* _WHAT TO WORK ON_
All entries below must be written out verbatim, and the images must be dropped.

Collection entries
•••

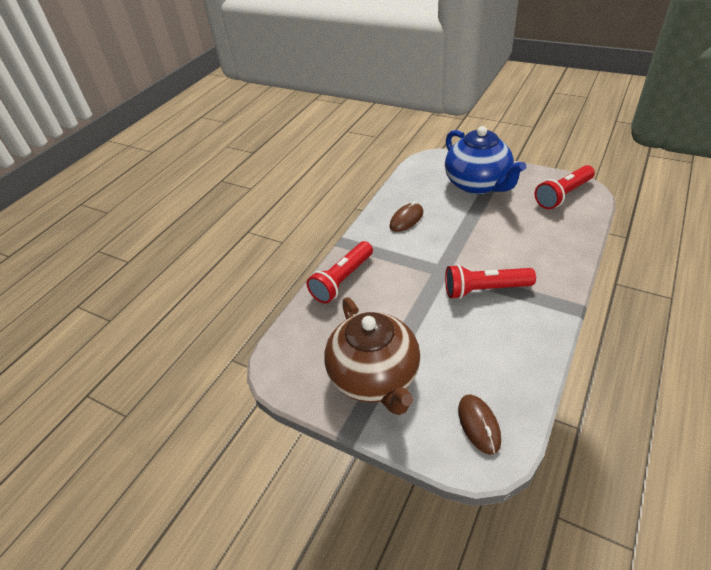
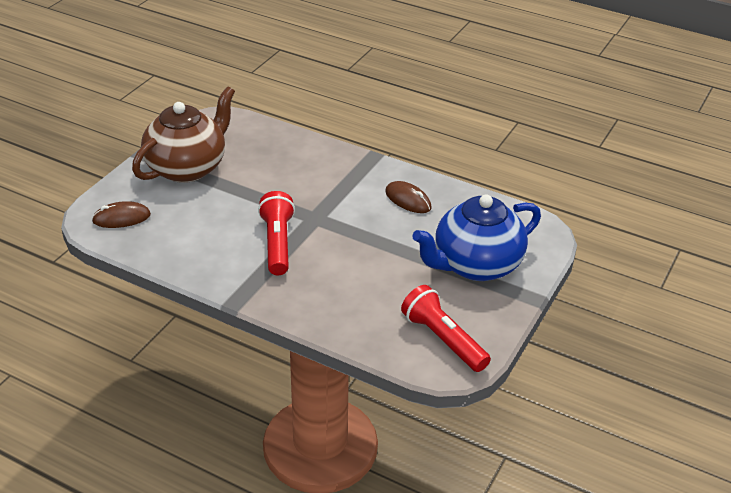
camera: 85 degrees right, 5 degrees down
red flashlight [306,241,373,304] -> none
brown teapot [324,297,420,415] -> brown teapot turned 150 degrees clockwise [132,86,235,183]

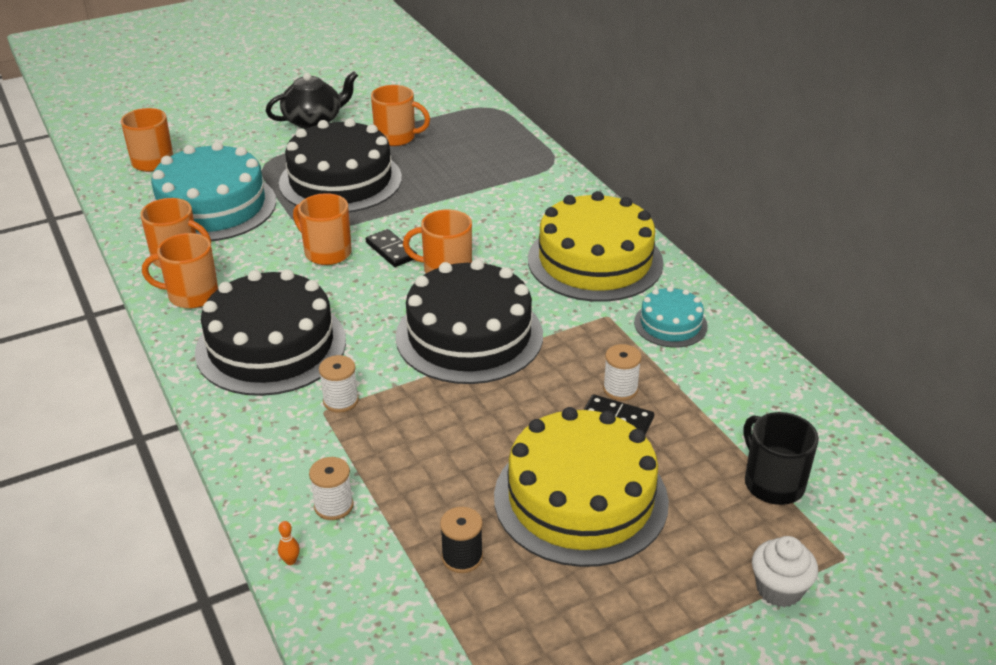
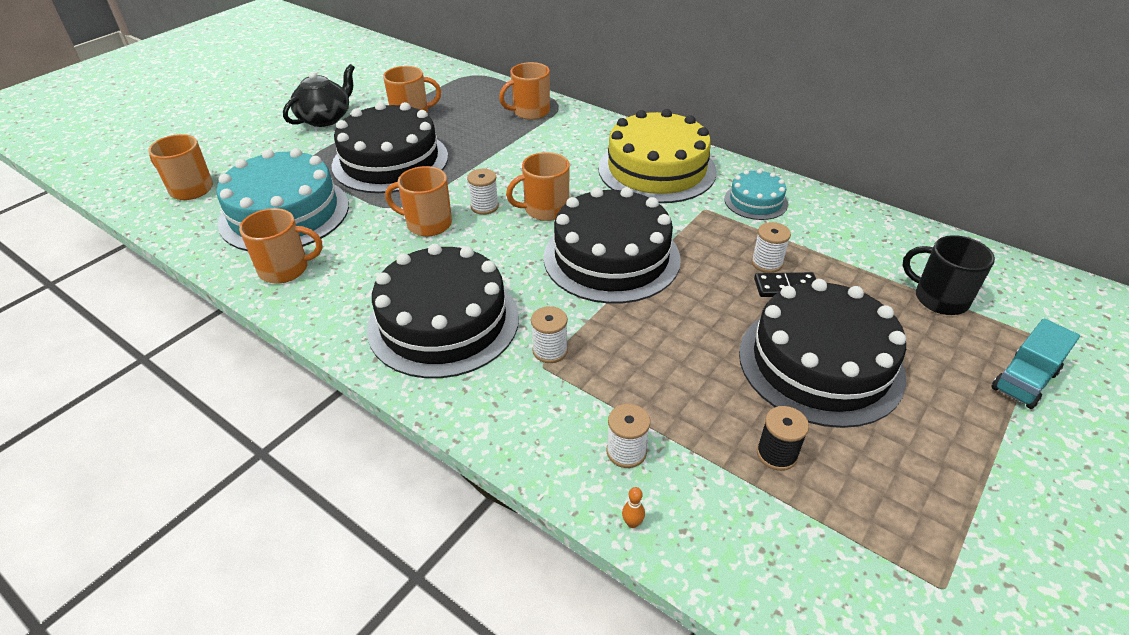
camera: 25 degrees left, 5 degrees up
orange mug [142,233,218,309] -> orange mug moved to [499,62,550,120]
black domino [366,229,417,267] -> white spool [467,169,499,215]
yellow cake [494,407,669,567] -> black cake [739,279,906,428]
white cupcake [752,536,818,607] -> turquoise truck [991,318,1080,409]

•••

* _TASK RESPONSE_
camera: 85 degrees right, 5 degrees down
red flashlight [306,241,373,304] -> none
brown teapot [324,297,420,415] -> brown teapot turned 150 degrees clockwise [132,86,235,183]

camera: 25 degrees left, 5 degrees up
orange mug [142,233,218,309] -> orange mug moved to [499,62,550,120]
black domino [366,229,417,267] -> white spool [467,169,499,215]
yellow cake [494,407,669,567] -> black cake [739,279,906,428]
white cupcake [752,536,818,607] -> turquoise truck [991,318,1080,409]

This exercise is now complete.